* [Work task]: Strip out the pictures and transcribe the records that follow exactly.

* [Data for review]:
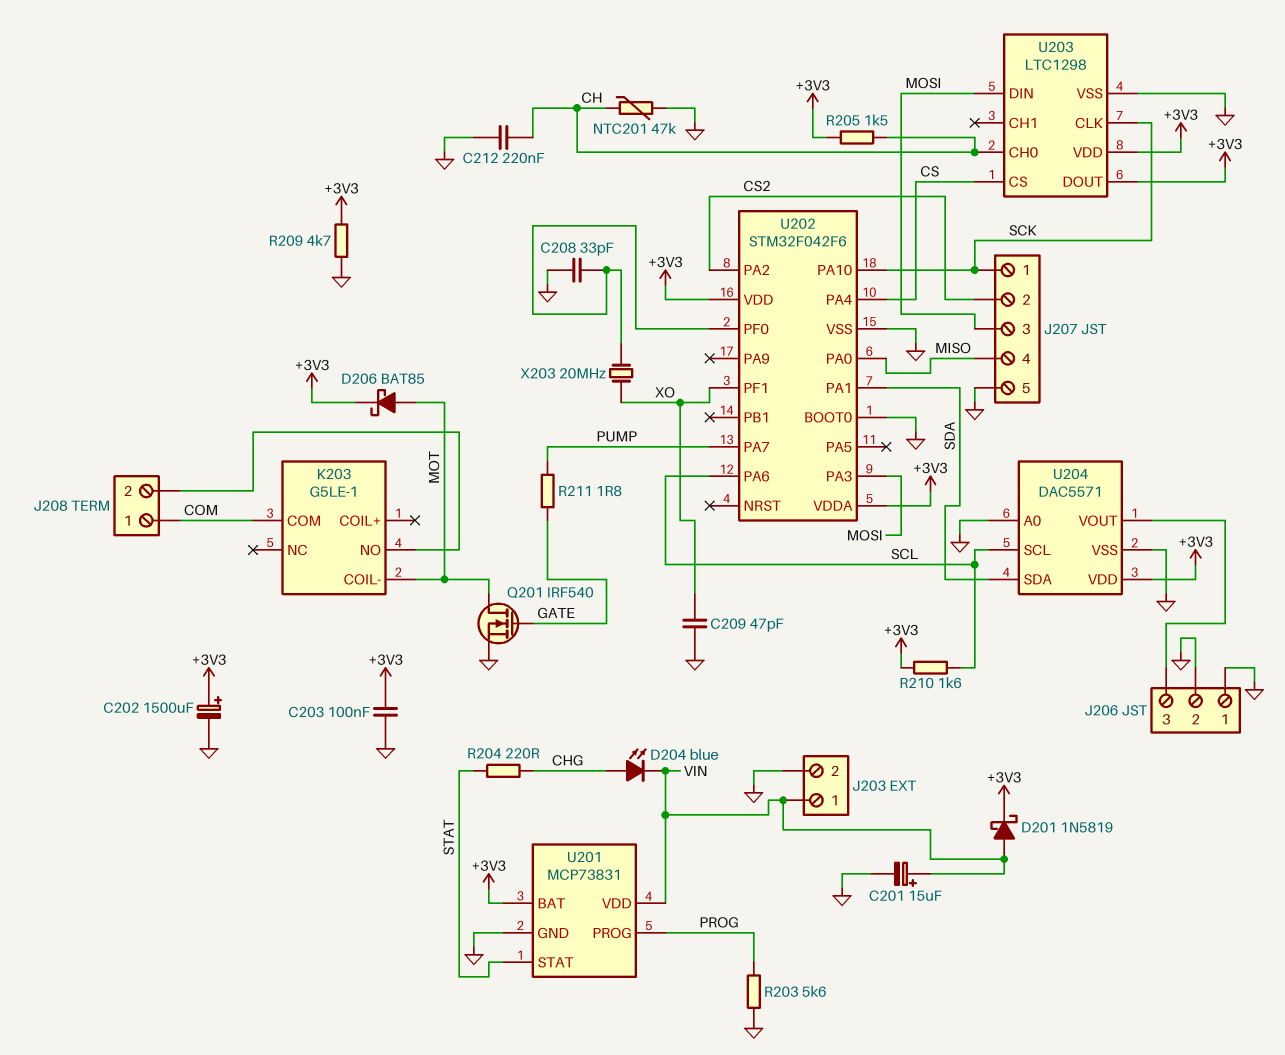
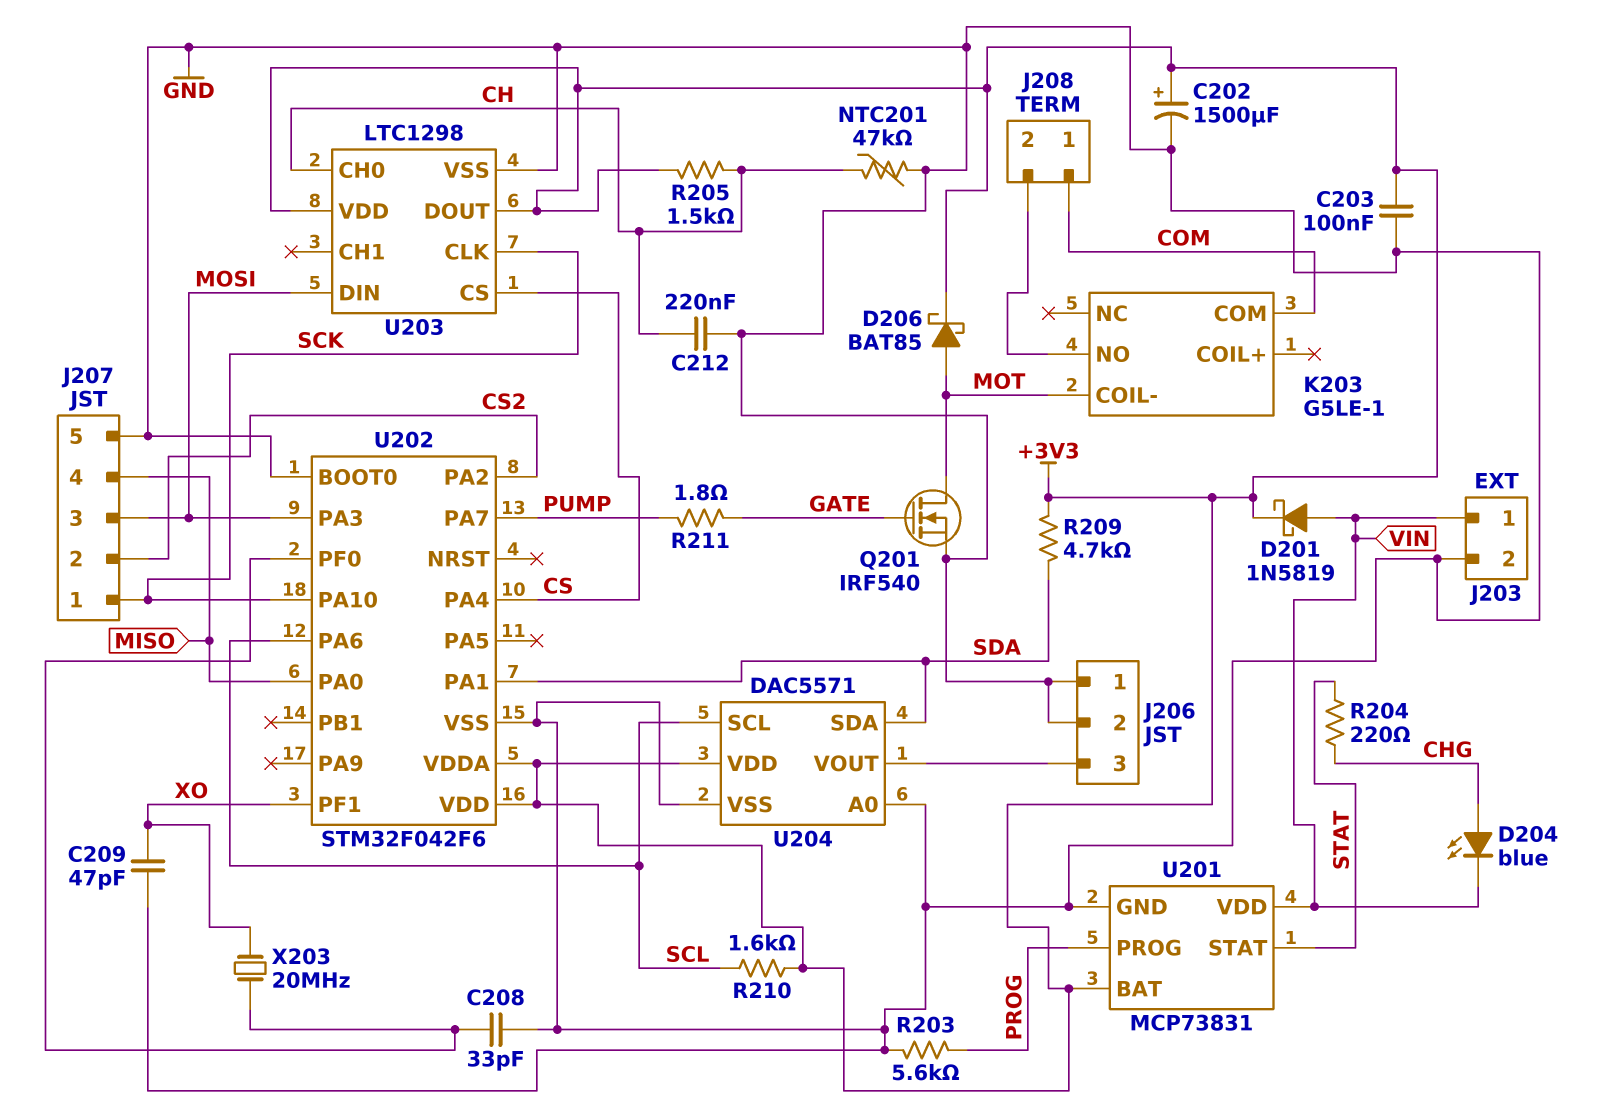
C201: 15uF (plus VIN, minus GND) -> none
R209: 4.7k (+3V3, GND) -> 4.7k (+3V3, SDA)

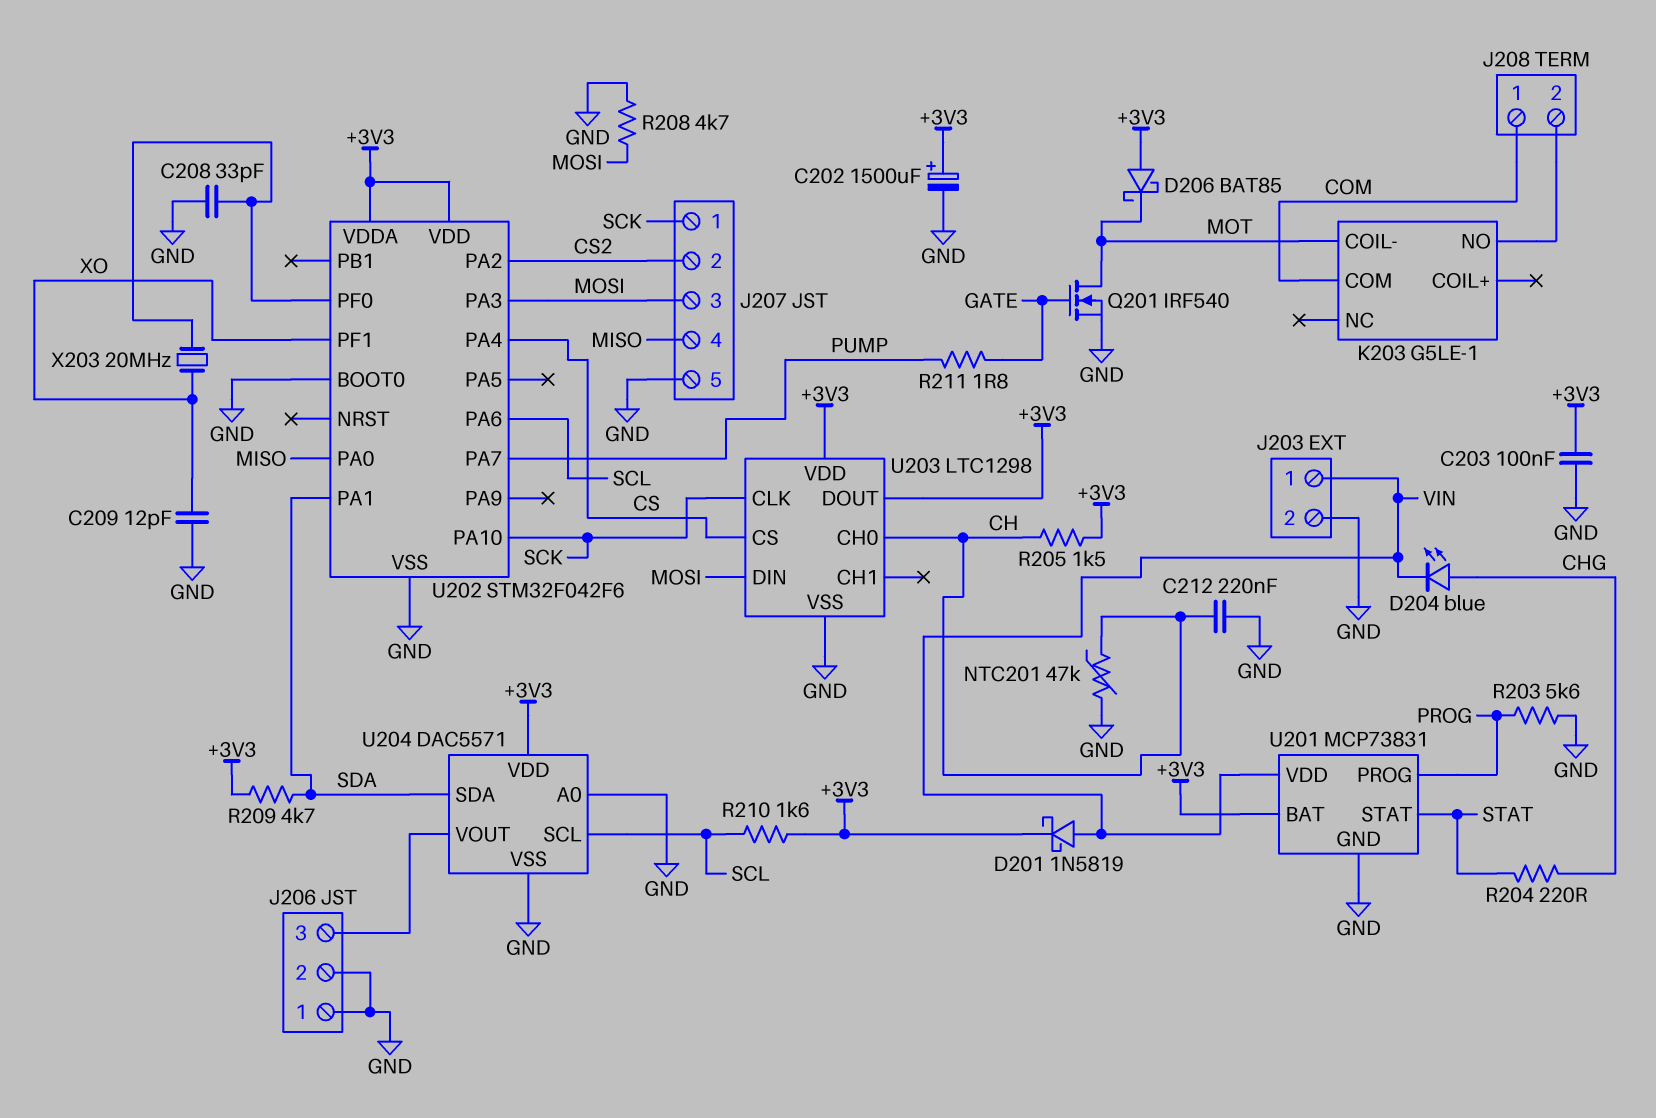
C209: 47pF (GND, XO) -> 12pF (GND, XO)
D206: schottky BAT85 (A MOT, K +3V3) -> schottky BAT85 (A +3V3, K MOT)
R208: none -> 4.7k (GND, MOSI)

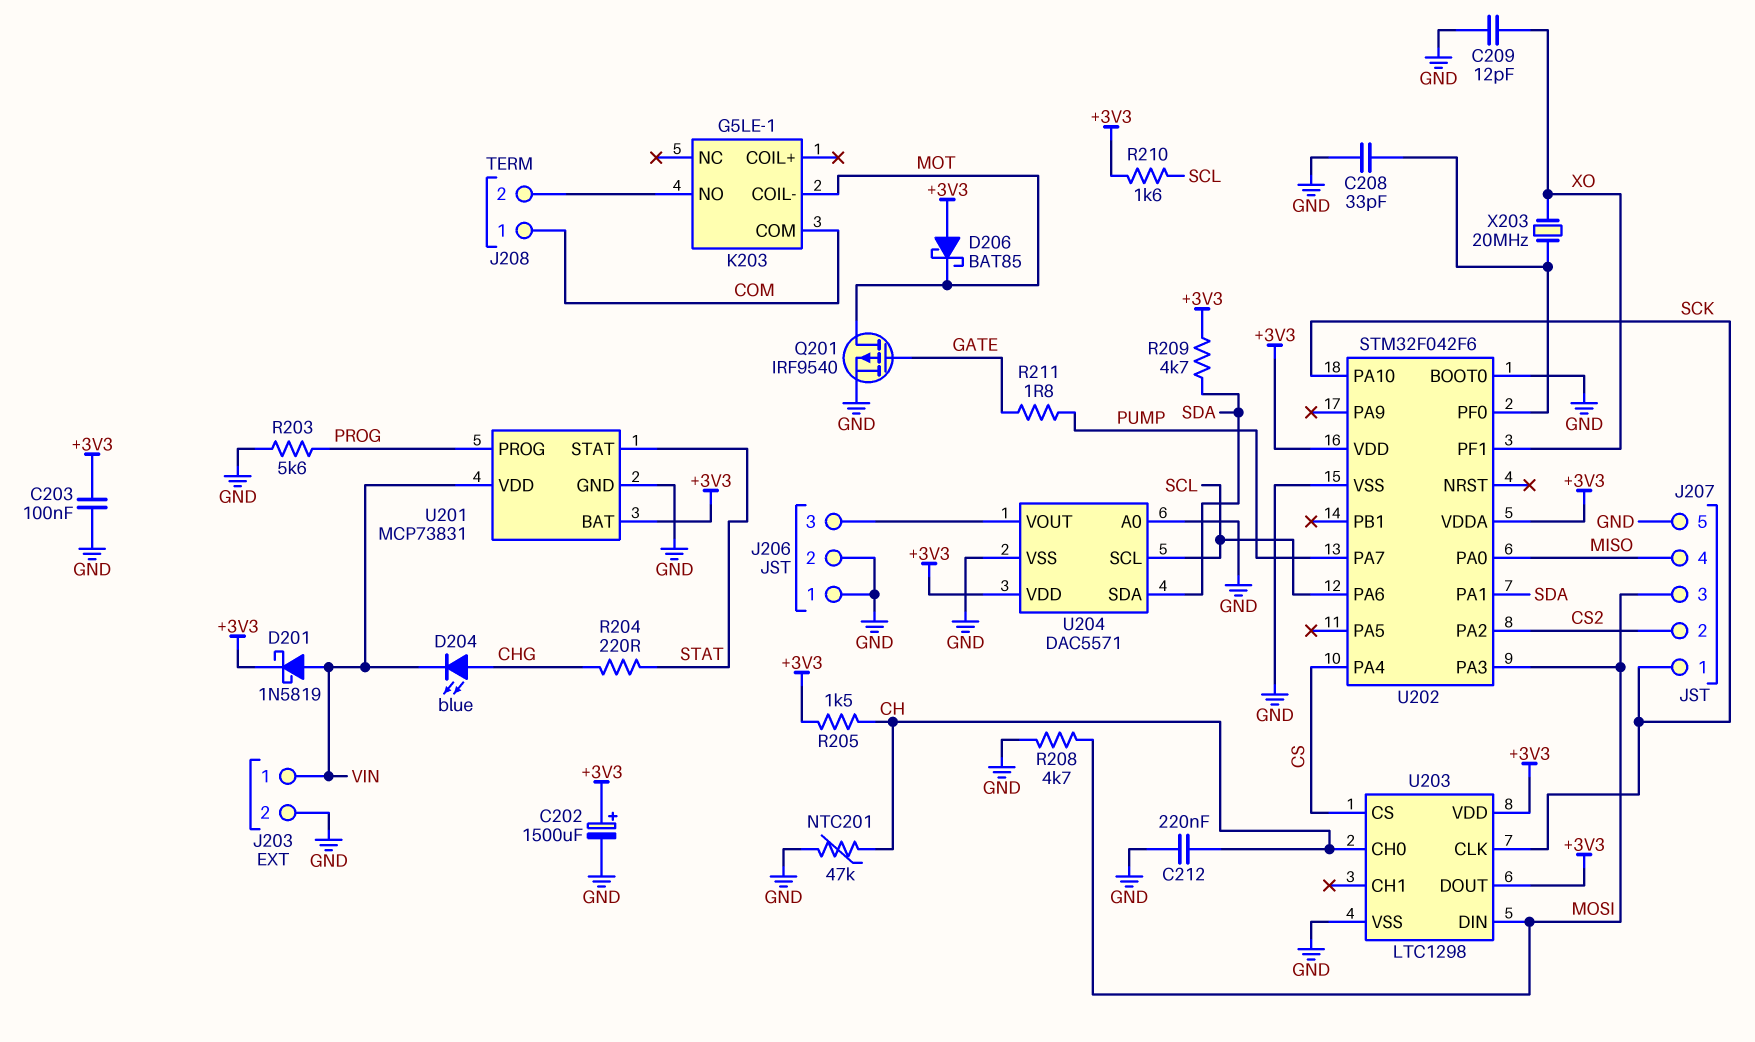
Q201: NMOS IRF540 (G GATE, D MOT, S GND) -> PMOS IRF9540 (G GATE, D MOT, S GND)

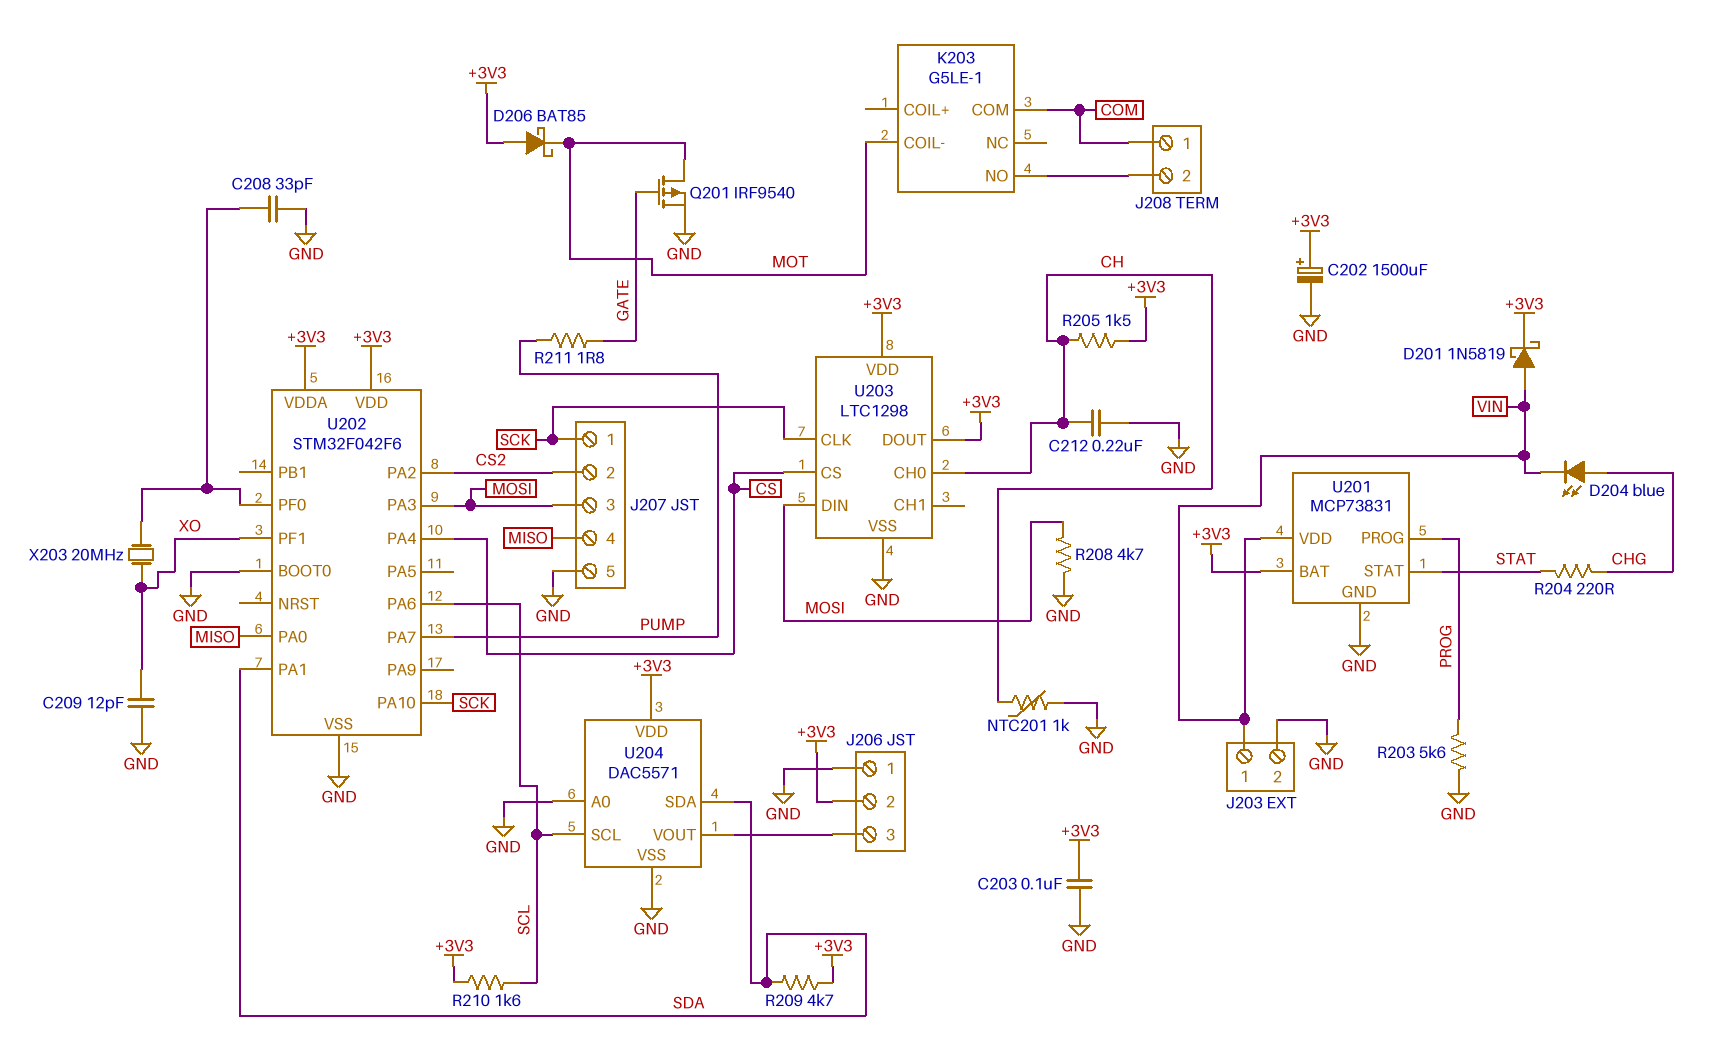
J206 pin 2: GND -> +3V3
NTC201: 47k (CH, GND) -> 1k (CH, GND)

* [Result of the exercise]:
C201: 15uF (plus VIN, minus GND) -> none
R209: 4.7k (+3V3, GND) -> 4.7k (+3V3, SDA)

C209: 47pF (GND, XO) -> 12pF (GND, XO)
D206: schottky BAT85 (A MOT, K +3V3) -> schottky BAT85 (A +3V3, K MOT)
R208: none -> 4.7k (GND, MOSI)

Q201: NMOS IRF540 (G GATE, D MOT, S GND) -> PMOS IRF9540 (G GATE, D MOT, S GND)

J206 pin 2: GND -> +3V3
NTC201: 47k (CH, GND) -> 1k (CH, GND)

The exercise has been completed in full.